**Required work**
Exactly as they stand, write out all of the entries again.

Object change listings
━━━
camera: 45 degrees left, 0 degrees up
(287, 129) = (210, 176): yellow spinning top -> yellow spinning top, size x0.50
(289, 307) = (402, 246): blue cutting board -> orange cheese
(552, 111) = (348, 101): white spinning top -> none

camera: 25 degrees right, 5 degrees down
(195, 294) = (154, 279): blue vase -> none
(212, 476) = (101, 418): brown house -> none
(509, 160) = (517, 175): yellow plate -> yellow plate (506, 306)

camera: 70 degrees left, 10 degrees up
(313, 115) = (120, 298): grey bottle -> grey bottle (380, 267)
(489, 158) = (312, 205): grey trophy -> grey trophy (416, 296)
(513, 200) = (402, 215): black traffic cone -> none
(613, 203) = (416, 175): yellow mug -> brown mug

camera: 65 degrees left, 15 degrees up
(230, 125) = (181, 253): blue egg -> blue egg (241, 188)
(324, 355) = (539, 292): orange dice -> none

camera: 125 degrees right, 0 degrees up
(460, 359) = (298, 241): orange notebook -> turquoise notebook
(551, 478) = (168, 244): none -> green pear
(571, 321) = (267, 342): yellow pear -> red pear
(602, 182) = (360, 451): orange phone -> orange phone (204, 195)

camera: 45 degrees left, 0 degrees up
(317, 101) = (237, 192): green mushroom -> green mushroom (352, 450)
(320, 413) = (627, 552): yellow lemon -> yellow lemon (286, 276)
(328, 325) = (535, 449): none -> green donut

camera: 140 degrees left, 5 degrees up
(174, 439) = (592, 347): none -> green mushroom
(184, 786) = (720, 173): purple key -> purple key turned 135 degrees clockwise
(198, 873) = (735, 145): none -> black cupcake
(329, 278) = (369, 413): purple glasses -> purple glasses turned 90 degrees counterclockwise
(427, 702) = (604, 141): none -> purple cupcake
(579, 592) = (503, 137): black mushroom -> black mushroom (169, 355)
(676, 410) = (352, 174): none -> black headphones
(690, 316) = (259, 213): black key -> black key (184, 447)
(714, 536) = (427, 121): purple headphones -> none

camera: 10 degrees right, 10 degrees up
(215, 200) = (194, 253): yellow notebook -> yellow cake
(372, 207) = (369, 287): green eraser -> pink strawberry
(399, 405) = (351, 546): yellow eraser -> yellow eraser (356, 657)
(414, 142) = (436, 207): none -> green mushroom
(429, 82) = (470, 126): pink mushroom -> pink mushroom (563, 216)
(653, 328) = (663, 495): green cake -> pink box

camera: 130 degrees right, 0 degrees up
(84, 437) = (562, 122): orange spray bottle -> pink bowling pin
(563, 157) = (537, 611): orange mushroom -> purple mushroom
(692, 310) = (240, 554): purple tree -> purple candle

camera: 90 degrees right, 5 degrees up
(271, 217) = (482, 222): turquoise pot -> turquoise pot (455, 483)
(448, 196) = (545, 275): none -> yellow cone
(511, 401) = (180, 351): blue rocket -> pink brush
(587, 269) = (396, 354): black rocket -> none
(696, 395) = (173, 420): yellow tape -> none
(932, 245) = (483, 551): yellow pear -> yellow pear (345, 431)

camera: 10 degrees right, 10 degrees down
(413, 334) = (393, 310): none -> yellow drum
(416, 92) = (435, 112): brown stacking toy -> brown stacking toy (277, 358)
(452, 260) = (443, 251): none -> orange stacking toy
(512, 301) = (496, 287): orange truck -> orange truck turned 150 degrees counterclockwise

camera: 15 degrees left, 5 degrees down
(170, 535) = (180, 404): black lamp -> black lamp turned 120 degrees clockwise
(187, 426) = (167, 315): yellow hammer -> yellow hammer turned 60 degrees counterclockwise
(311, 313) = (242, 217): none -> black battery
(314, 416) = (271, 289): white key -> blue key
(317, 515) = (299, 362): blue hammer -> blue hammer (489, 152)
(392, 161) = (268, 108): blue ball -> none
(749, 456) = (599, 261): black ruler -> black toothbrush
━━━
**Exercise response**
camera: 45 degrees left, 0 degrees up
(287, 129) = (210, 176): yellow spinning top -> yellow spinning top, size x0.50
(289, 307) = (402, 246): blue cutting board -> orange cheese
(552, 111) = (348, 101): white spinning top -> none

camera: 25 degrees right, 5 degrees down
(195, 294) = (154, 279): blue vase -> none
(212, 476) = (101, 418): brown house -> none
(509, 160) = (517, 175): yellow plate -> yellow plate (506, 306)

camera: 70 degrees left, 10 degrees up
(313, 115) = (120, 298): grey bottle -> grey bottle (380, 267)
(489, 158) = (312, 205): grey trophy -> grey trophy (416, 296)
(513, 200) = (402, 215): black traffic cone -> none
(613, 203) = (416, 175): yellow mug -> brown mug

camera: 65 degrees left, 15 degrees up
(230, 125) = (181, 253): blue egg -> blue egg (241, 188)
(324, 355) = (539, 292): orange dice -> none

camera: 125 degrees right, 0 degrees up
(460, 359) = (298, 241): orange notebook -> turquoise notebook
(551, 478) = (168, 244): none -> green pear
(571, 321) = (267, 342): yellow pear -> red pear
(602, 182) = (360, 451): orange phone -> orange phone (204, 195)

camera: 45 degrees left, 0 degrees up
(317, 101) = (237, 192): green mushroom -> green mushroom (352, 450)
(320, 413) = (627, 552): yellow lemon -> yellow lemon (286, 276)
(328, 325) = (535, 449): none -> green donut

camera: 140 degrees left, 5 degrees up
(174, 439) = (592, 347): none -> green mushroom
(184, 786) = (720, 173): purple key -> purple key turned 135 degrees clockwise
(198, 873) = (735, 145): none -> black cupcake
(329, 278) = (369, 413): purple glasses -> purple glasses turned 90 degrees counterclockwise
(427, 702) = (604, 141): none -> purple cupcake
(579, 592) = (503, 137): black mushroom -> black mushroom (169, 355)
(676, 410) = (352, 174): none -> black headphones
(690, 316) = (259, 213): black key -> black key (184, 447)
(714, 536) = (427, 121): purple headphones -> none

camera: 10 degrees right, 10 degrees up
(215, 200) = (194, 253): yellow notebook -> yellow cake
(372, 207) = (369, 287): green eraser -> pink strawberry
(399, 405) = (351, 546): yellow eraser -> yellow eraser (356, 657)
(414, 142) = (436, 207): none -> green mushroom
(429, 82) = (470, 126): pink mushroom -> pink mushroom (563, 216)
(653, 328) = (663, 495): green cake -> pink box

camera: 130 degrees right, 0 degrees up
(84, 437) = (562, 122): orange spray bottle -> pink bowling pin
(563, 157) = (537, 611): orange mushroom -> purple mushroom
(692, 310) = (240, 554): purple tree -> purple candle

camera: 90 degrees right, 5 degrees up
(271, 217) = (482, 222): turquoise pot -> turquoise pot (455, 483)
(448, 196) = (545, 275): none -> yellow cone
(511, 401) = (180, 351): blue rocket -> pink brush
(587, 269) = (396, 354): black rocket -> none
(696, 395) = (173, 420): yellow tape -> none
(932, 245) = (483, 551): yellow pear -> yellow pear (345, 431)

camera: 10 degrees right, 10 degrees down
(413, 334) = (393, 310): none -> yellow drum
(416, 92) = (435, 112): brown stacking toy -> brown stacking toy (277, 358)
(452, 260) = (443, 251): none -> orange stacking toy
(512, 301) = (496, 287): orange truck -> orange truck turned 150 degrees counterclockwise

camera: 15 degrees left, 5 degrees down
(170, 535) = (180, 404): black lamp -> black lamp turned 120 degrees clockwise
(187, 426) = (167, 315): yellow hammer -> yellow hammer turned 60 degrees counterclockwise
(311, 313) = (242, 217): none -> black battery
(314, 416) = (271, 289): white key -> blue key
(317, 515) = (299, 362): blue hammer -> blue hammer (489, 152)
(392, 161) = (268, 108): blue ball -> none
(749, 456) = (599, 261): black ruler -> black toothbrush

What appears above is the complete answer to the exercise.